Write out each record below exactly, but not the pictures.

#### Material provided

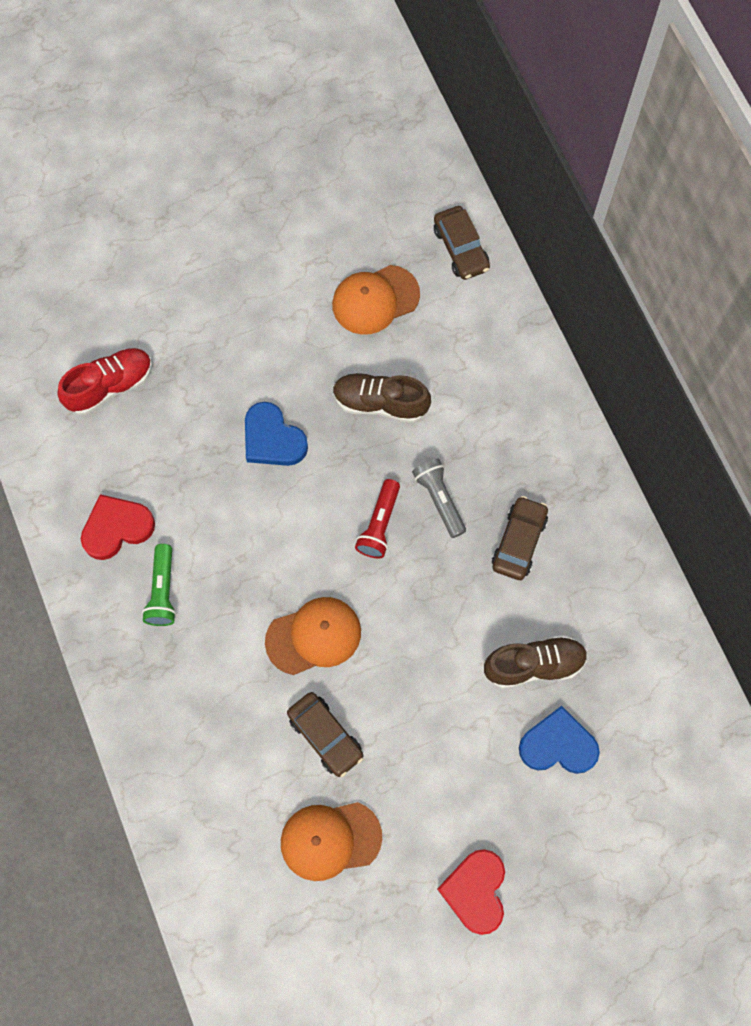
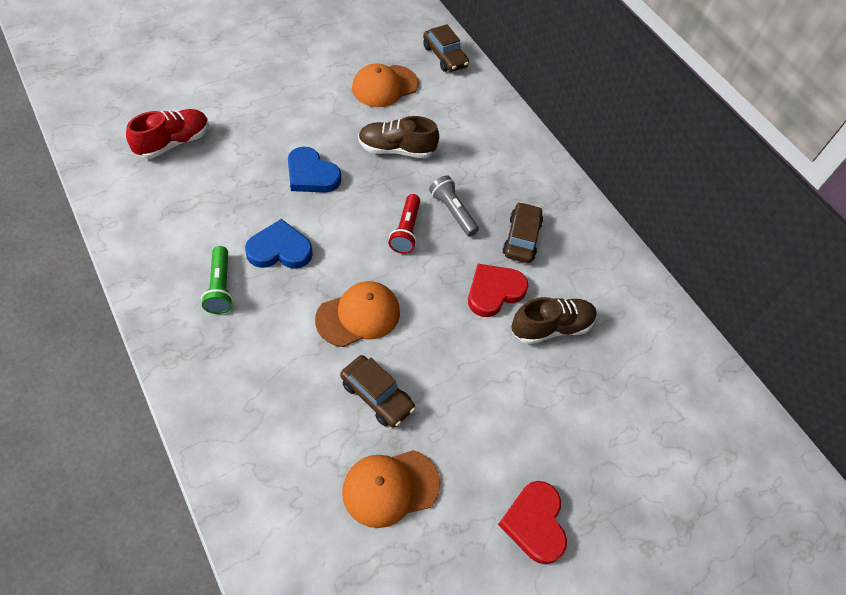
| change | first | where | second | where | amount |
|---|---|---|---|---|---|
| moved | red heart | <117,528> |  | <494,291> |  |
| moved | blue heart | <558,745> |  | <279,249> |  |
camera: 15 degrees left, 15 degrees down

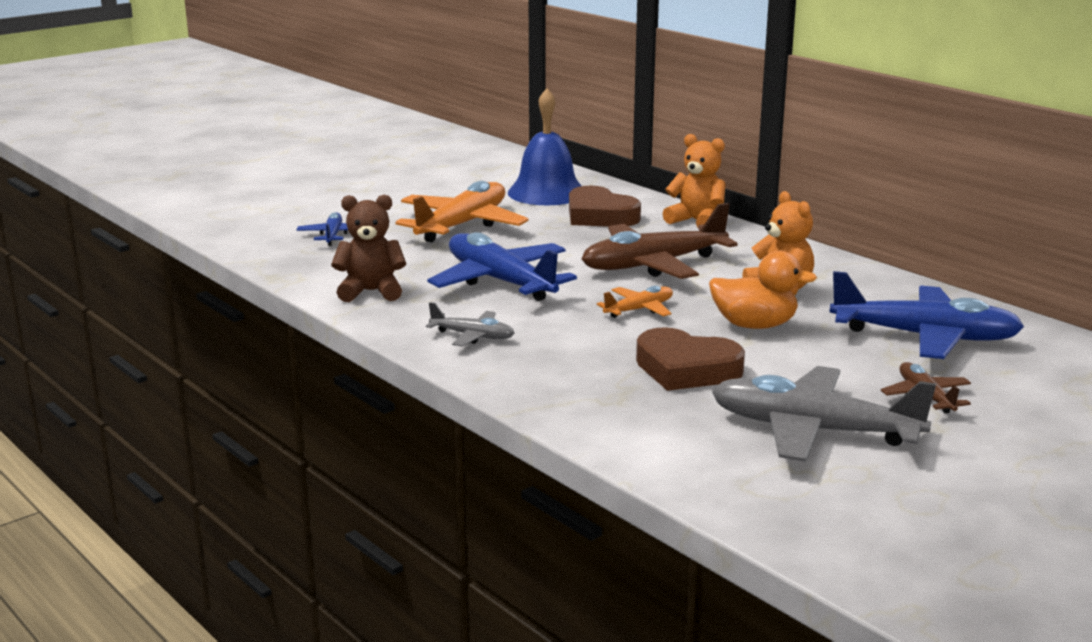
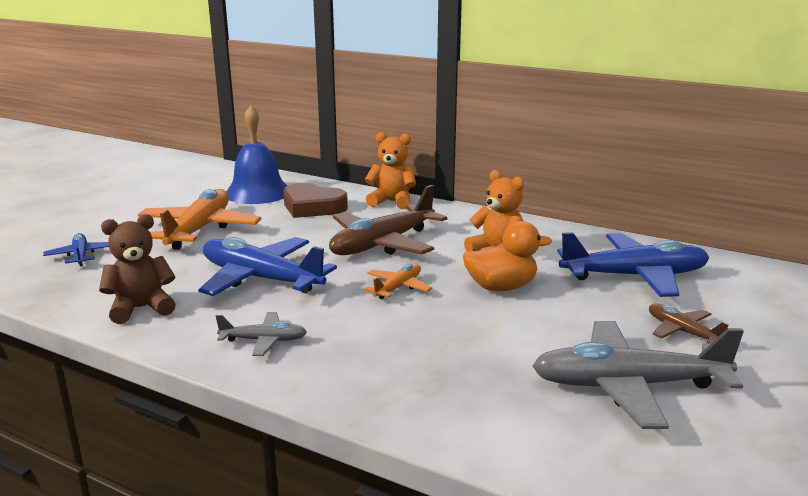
| change | first | where | second | where | amount |
|---|---|---|---|---|---|
| removed | brown heart | <686,369> |  |  |  |
camera: 20 degrees left, 0 degrees up

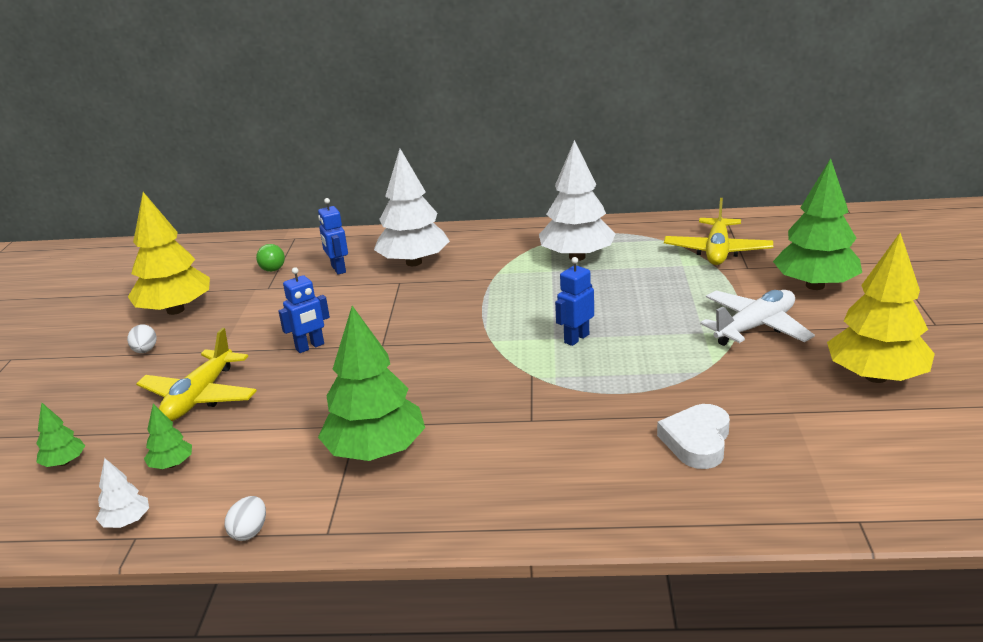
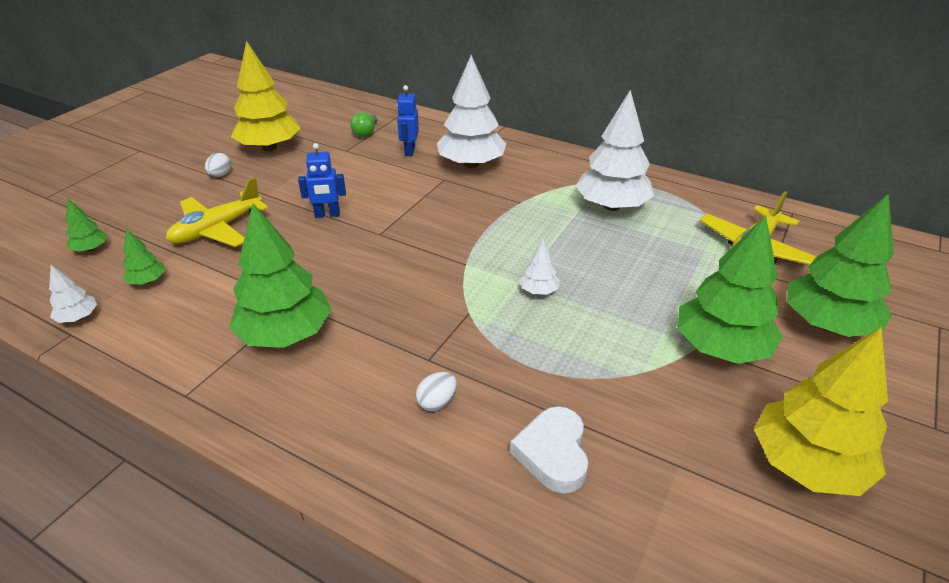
| change | first | where | second | where | amount |
|---|---|---|---|---|---|
| moved | white egg | <249,532> |  | <437,402> |  |
| replaced | blue robot | <576,338> | white tree | <539,291> |  |
| turned | white heart | <697,441> |  | <553,453> | 45 degrees counterclockwise |
| replaced | white plane | <755,327> | green tree | <721,347> |  |
camera: 25 degrees right, 10 degrees up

########

◆ Answer to the exercise ◆
| change | first | where | second | where | amount |
|---|---|---|---|---|---|
| moved | red heart | <117,528> |  | <494,291> |  |
| moved | blue heart | <558,745> |  | <279,249> |  |
camera: 15 degrees left, 15 degrees down

| change | first | where | second | where | amount |
|---|---|---|---|---|---|
| removed | brown heart | <686,369> |  |  |  |
camera: 20 degrees left, 0 degrees up

| change | first | where | second | where | amount |
|---|---|---|---|---|---|
| moved | white egg | <249,532> |  | <437,402> |  |
| replaced | blue robot | <576,338> | white tree | <539,291> |  |
| turned | white heart | <697,441> |  | <553,453> | 45 degrees counterclockwise |
| replaced | white plane | <755,327> | green tree | <721,347> |  |
camera: 25 degrees right, 10 degrees up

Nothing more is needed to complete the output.